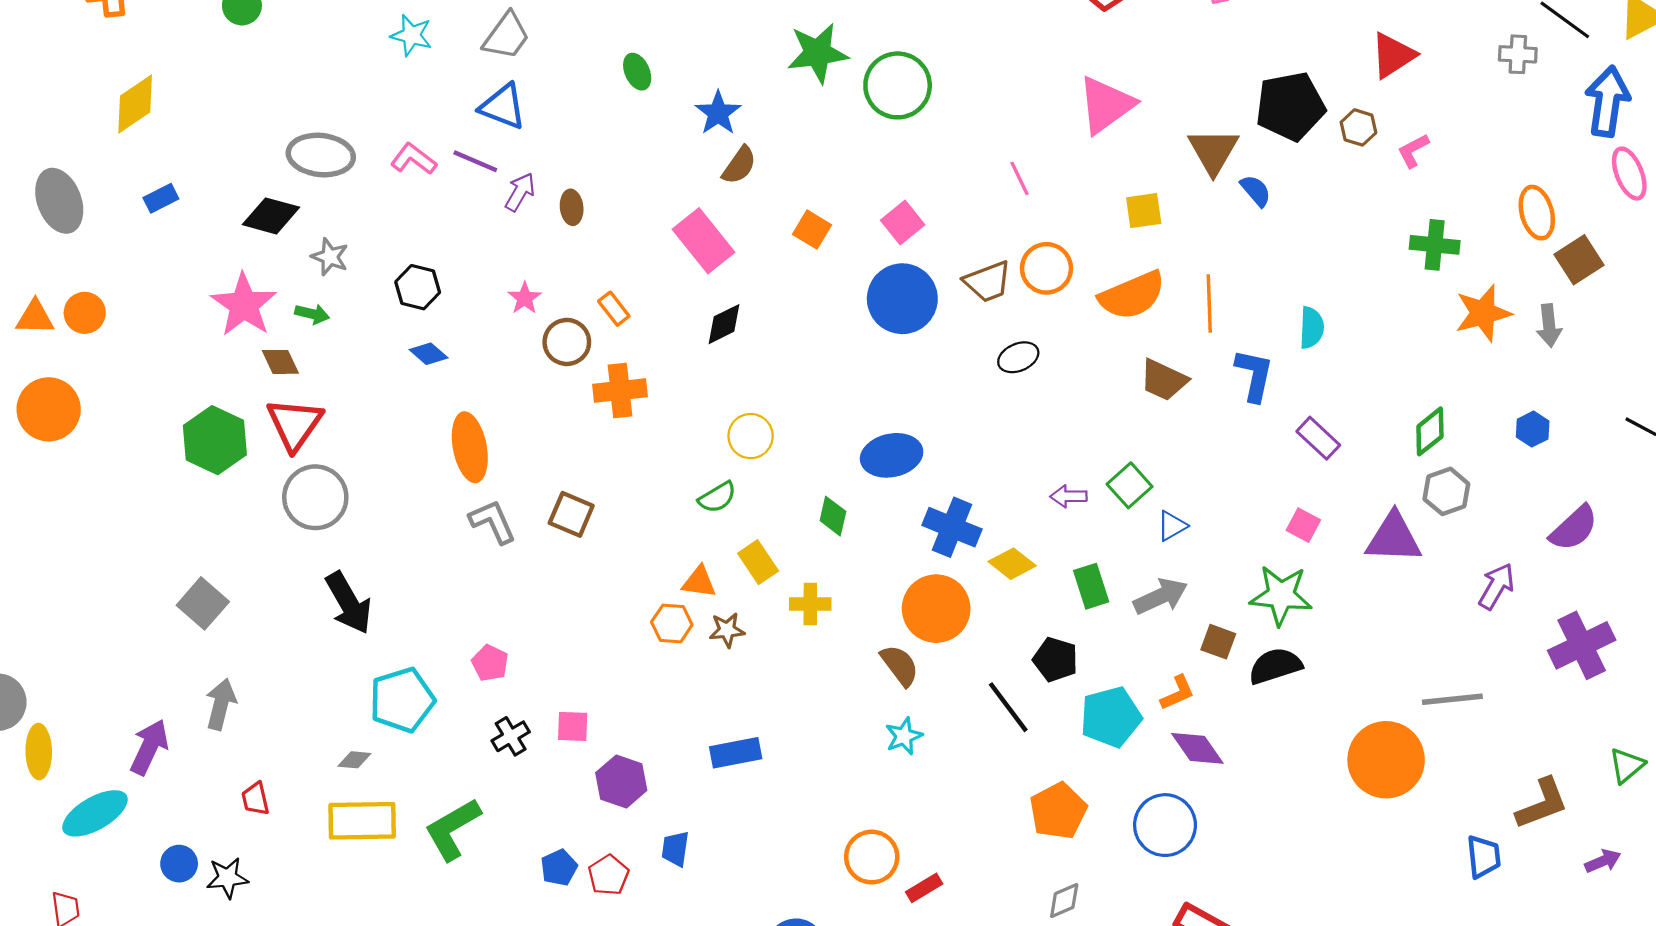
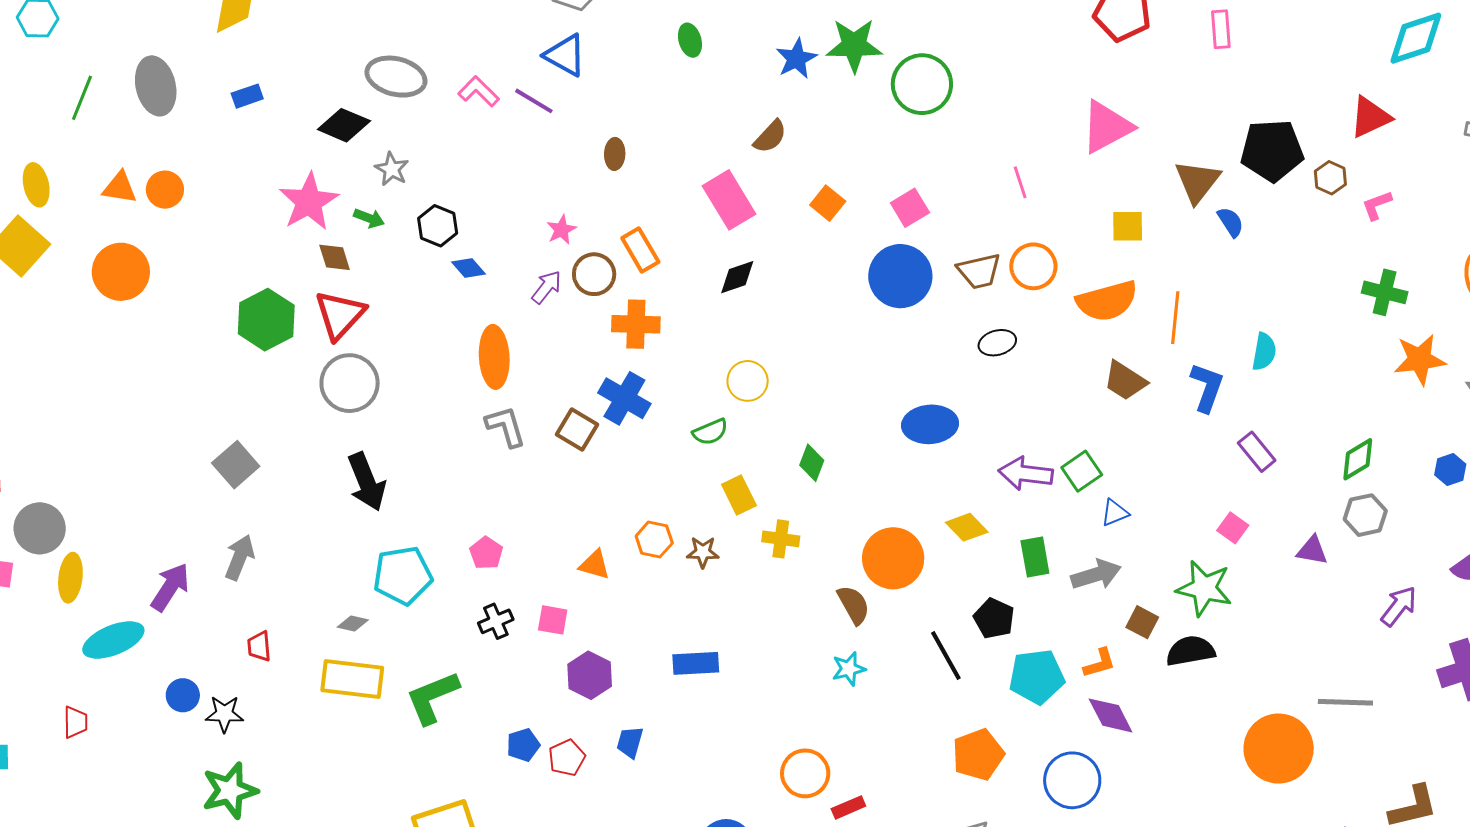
blue star: (718, 113) -> (796, 59), moved
purple arrow: (520, 192) -> (547, 287), moved
black hexagon: (418, 287) -> (438, 226), moved
orange rectangle: (614, 309) -> (640, 250), size x1.4
blue ellipse: (892, 455) -> (930, 424), moved
purple arrow: (1069, 496) -> (1026, 474), size x1.6
blue cross: (952, 527) -> (624, 398), moved
purple triangle: (1394, 538) -> (1312, 550), size x0.6
orange triangle: (699, 582) -> (595, 565), moved

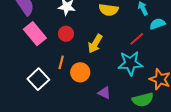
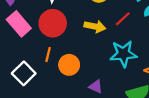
red circle: (66, 34) -> (53, 23), size x1.6
red line: (137, 39) -> (123, 19), moved
yellow arrow: (95, 44) -> (95, 26), moved, turned -108

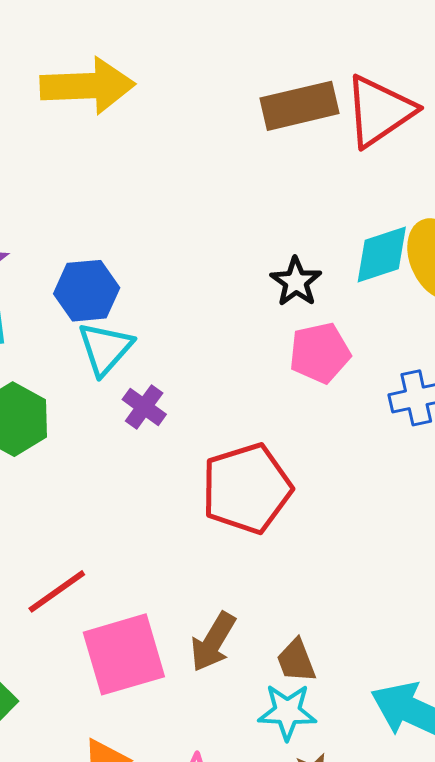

PROBLEM TO SOLVE:
Among the lines of the records, copy out each one that contains the word "moved".

ANSWER SPACE:
blue star: (718, 113) -> (796, 59), moved
purple arrow: (520, 192) -> (547, 287), moved
black hexagon: (418, 287) -> (438, 226), moved
blue ellipse: (892, 455) -> (930, 424), moved
blue cross: (952, 527) -> (624, 398), moved
orange triangle: (699, 582) -> (595, 565), moved
red line: (137, 39) -> (123, 19), moved
yellow arrow: (95, 44) -> (95, 26), moved, turned -108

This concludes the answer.